Reproduce the records that follow exactly; any picture among them stays out.

Input records Start Marker

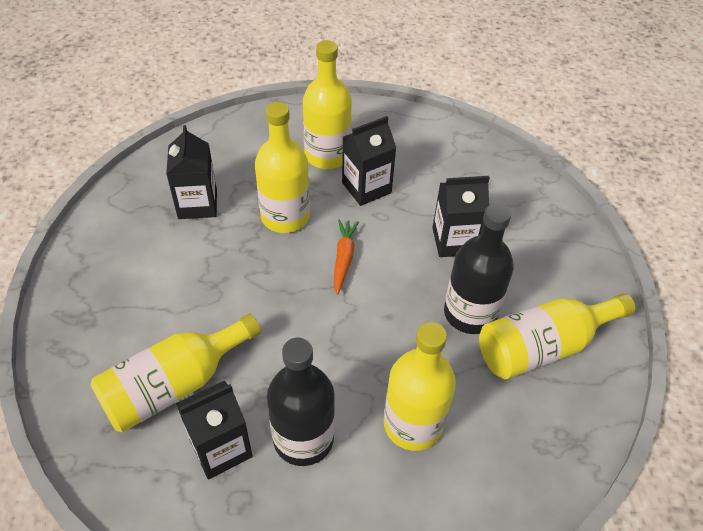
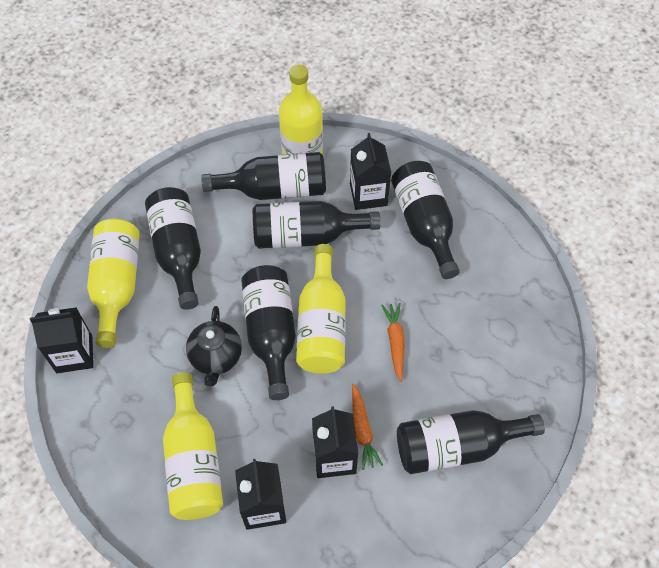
black bottle: 2 -> 6
black teapot: 0 -> 1
orange carrot: 1 -> 2
yellow bottle: 5 -> 4

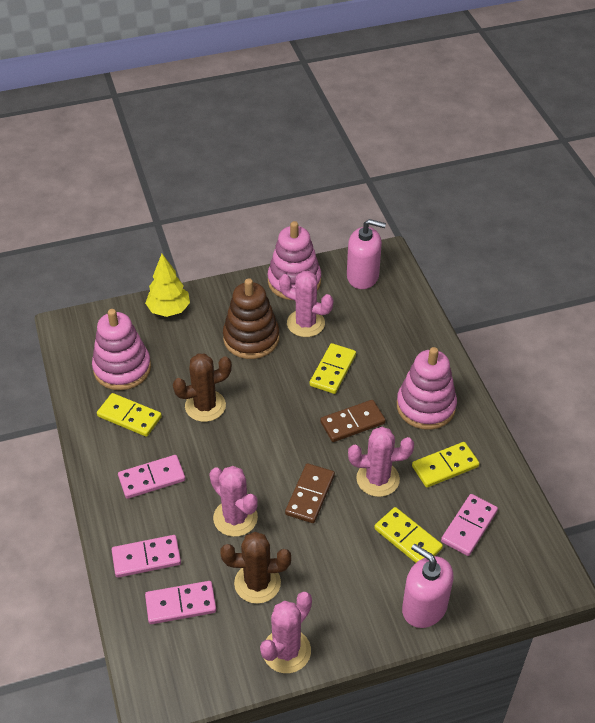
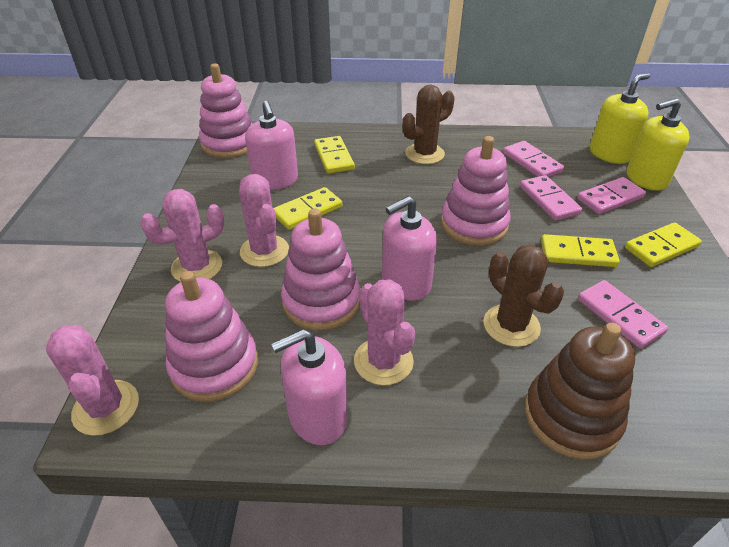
brown domino: 2 -> 0
pink soap dispenser: 2 -> 3
pink stacking toy: 3 -> 4
yellow soap dispenser: 0 -> 2
yellow tree: 1 -> 0

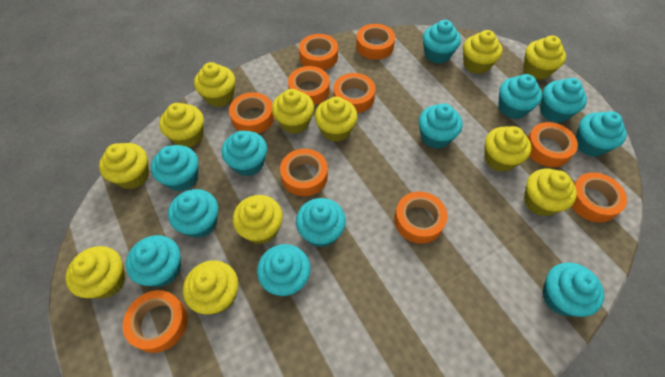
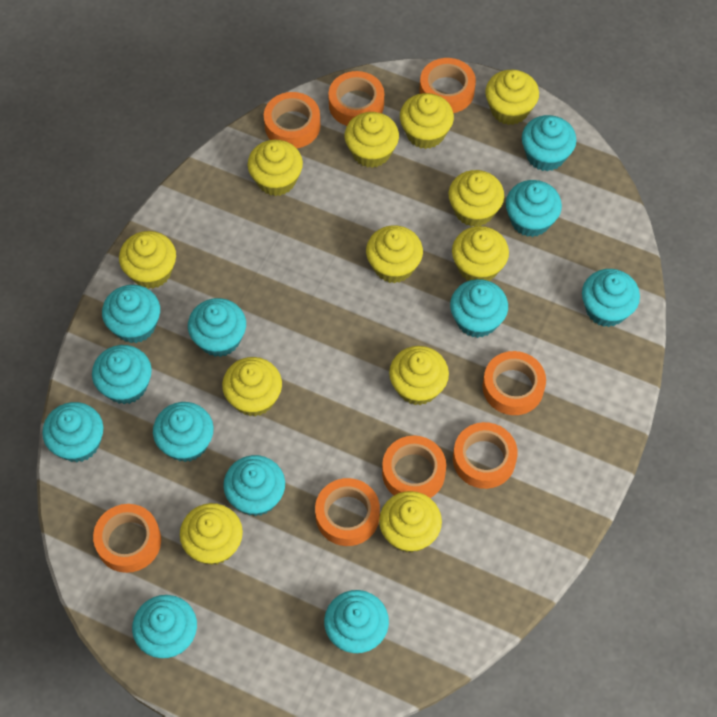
orange tape: 10 -> 8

Input records End Marker

Solution to the exercise »
black bottle: 2 -> 6
black teapot: 0 -> 1
orange carrot: 1 -> 2
yellow bottle: 5 -> 4

brown domino: 2 -> 0
pink soap dispenser: 2 -> 3
pink stacking toy: 3 -> 4
yellow soap dispenser: 0 -> 2
yellow tree: 1 -> 0

orange tape: 10 -> 8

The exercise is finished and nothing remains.